- [Assignment]:
Retype exactly, and only, the lines from the one that contains "none -> yellow round brick A12 level 1" through the final line of the entries.
======== The records ========
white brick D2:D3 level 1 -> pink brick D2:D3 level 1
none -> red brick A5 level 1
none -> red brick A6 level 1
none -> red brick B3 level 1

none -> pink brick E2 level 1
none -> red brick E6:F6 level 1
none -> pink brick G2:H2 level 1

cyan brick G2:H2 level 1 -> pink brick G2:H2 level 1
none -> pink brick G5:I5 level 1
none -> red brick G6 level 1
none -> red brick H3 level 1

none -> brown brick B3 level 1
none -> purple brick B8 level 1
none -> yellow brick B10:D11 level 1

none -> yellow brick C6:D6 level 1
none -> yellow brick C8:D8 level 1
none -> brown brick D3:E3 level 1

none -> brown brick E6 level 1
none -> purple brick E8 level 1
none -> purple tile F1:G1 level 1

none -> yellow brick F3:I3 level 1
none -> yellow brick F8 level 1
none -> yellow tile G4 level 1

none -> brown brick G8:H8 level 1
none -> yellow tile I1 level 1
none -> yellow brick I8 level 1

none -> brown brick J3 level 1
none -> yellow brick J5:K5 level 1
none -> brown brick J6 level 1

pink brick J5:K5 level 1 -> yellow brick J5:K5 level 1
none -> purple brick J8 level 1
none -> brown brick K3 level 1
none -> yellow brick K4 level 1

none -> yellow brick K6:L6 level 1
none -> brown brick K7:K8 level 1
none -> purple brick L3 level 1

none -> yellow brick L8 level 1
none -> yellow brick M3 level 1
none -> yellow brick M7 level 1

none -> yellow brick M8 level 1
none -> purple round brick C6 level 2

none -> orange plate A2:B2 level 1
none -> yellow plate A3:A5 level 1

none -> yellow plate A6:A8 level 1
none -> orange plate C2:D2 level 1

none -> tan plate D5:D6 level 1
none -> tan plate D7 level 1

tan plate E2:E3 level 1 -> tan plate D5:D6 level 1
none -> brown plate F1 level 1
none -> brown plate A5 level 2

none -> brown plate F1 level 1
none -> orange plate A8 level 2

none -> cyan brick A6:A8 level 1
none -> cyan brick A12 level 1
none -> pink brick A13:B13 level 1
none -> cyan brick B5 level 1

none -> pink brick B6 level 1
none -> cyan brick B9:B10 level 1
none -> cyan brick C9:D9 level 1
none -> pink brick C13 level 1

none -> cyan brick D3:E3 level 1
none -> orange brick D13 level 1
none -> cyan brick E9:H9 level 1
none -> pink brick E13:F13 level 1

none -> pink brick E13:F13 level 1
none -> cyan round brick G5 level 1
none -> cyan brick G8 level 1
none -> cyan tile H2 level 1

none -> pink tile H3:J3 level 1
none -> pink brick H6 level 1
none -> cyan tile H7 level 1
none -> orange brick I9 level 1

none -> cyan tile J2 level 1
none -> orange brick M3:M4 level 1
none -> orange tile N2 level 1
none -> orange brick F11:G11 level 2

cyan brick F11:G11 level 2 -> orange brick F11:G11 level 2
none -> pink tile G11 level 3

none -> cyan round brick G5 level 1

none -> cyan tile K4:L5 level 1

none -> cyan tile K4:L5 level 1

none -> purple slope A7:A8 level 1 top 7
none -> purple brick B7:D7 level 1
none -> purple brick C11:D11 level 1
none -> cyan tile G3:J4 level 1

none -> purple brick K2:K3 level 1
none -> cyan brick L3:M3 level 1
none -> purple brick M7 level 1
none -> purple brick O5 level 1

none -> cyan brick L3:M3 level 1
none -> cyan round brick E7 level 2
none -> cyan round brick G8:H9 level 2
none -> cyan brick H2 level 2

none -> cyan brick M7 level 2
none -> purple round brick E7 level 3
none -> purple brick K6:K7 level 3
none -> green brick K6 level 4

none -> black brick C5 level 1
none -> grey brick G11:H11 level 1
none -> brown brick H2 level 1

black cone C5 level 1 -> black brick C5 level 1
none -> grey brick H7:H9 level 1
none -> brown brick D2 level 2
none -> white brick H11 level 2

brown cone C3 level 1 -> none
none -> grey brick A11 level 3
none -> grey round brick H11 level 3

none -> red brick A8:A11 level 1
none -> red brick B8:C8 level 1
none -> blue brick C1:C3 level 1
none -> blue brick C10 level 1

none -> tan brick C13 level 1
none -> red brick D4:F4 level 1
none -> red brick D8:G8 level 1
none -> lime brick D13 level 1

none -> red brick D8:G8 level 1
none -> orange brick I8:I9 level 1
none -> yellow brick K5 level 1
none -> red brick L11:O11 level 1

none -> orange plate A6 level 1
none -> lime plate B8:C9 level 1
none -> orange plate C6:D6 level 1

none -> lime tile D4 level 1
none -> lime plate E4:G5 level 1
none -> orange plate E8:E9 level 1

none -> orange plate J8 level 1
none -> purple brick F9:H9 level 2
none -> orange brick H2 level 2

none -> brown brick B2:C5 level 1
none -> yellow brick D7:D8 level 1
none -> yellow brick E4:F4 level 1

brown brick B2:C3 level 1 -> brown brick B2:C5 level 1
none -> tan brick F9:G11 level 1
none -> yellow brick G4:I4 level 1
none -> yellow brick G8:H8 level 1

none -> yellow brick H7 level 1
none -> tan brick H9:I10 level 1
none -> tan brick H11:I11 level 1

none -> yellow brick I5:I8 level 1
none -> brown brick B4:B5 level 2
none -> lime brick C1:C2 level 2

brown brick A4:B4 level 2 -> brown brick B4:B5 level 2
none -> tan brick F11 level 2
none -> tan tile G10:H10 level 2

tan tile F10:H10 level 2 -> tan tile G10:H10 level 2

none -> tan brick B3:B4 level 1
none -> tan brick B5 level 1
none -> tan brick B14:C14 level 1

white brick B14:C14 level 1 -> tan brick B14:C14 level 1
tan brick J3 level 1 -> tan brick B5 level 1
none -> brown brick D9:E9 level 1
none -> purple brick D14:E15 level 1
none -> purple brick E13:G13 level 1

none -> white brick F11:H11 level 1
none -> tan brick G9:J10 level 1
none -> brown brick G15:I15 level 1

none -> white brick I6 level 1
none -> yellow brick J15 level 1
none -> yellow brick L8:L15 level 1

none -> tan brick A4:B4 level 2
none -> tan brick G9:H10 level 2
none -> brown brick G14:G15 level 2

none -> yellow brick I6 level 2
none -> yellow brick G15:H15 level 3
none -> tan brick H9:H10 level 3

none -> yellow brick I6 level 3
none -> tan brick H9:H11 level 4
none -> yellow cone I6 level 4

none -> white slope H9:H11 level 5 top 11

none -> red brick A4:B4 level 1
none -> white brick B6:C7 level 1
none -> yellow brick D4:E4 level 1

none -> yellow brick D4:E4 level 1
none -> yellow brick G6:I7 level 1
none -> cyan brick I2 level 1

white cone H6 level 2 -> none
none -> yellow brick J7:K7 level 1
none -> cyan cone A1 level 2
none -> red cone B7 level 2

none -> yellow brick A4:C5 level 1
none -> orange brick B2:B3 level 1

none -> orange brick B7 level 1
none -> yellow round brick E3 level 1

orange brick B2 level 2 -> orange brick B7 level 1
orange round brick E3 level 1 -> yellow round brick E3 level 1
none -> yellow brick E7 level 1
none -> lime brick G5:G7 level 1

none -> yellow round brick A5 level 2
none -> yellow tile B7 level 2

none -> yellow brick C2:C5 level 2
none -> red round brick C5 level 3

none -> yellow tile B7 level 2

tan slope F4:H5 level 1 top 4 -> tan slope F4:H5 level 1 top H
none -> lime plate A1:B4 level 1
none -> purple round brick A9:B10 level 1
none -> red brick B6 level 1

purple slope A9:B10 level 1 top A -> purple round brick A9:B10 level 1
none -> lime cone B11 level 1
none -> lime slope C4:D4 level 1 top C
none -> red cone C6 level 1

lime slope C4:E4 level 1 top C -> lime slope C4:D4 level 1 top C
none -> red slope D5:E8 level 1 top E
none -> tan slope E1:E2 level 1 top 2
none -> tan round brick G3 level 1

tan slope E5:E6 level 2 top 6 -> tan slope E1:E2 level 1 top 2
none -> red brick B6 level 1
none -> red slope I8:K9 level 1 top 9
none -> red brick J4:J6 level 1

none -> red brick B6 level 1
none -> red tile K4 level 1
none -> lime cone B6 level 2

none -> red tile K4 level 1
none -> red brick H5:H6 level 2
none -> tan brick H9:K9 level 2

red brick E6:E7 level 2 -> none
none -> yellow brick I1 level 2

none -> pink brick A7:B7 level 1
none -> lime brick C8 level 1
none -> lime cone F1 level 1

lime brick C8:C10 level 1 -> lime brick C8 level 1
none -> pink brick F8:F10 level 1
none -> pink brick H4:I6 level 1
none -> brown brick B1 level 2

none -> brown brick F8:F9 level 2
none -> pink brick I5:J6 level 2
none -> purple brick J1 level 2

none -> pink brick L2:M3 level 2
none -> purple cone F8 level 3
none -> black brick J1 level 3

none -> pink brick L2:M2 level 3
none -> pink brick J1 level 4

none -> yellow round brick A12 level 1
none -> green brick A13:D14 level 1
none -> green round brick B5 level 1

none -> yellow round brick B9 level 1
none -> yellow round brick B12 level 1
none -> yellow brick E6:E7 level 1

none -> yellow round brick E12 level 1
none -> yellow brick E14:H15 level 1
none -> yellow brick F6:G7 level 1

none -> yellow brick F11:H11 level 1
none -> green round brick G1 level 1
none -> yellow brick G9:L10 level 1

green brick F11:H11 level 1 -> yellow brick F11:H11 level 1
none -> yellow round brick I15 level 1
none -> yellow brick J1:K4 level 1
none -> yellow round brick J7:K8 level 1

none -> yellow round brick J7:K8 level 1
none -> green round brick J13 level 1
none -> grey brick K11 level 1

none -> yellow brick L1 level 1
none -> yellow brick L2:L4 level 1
========
- [Result]:
none -> yellow round brick A12 level 1
none -> green brick A13:D14 level 1
none -> green round brick B5 level 1

none -> yellow round brick B9 level 1
none -> yellow round brick B12 level 1
none -> yellow brick E6:E7 level 1

none -> yellow round brick E12 level 1
none -> yellow brick E14:H15 level 1
none -> yellow brick F6:G7 level 1

none -> yellow brick F11:H11 level 1
none -> green round brick G1 level 1
none -> yellow brick G9:L10 level 1

green brick F11:H11 level 1 -> yellow brick F11:H11 level 1
none -> yellow round brick I15 level 1
none -> yellow brick J1:K4 level 1
none -> yellow round brick J7:K8 level 1

none -> yellow round brick J7:K8 level 1
none -> green round brick J13 level 1
none -> grey brick K11 level 1

none -> yellow brick L1 level 1
none -> yellow brick L2:L4 level 1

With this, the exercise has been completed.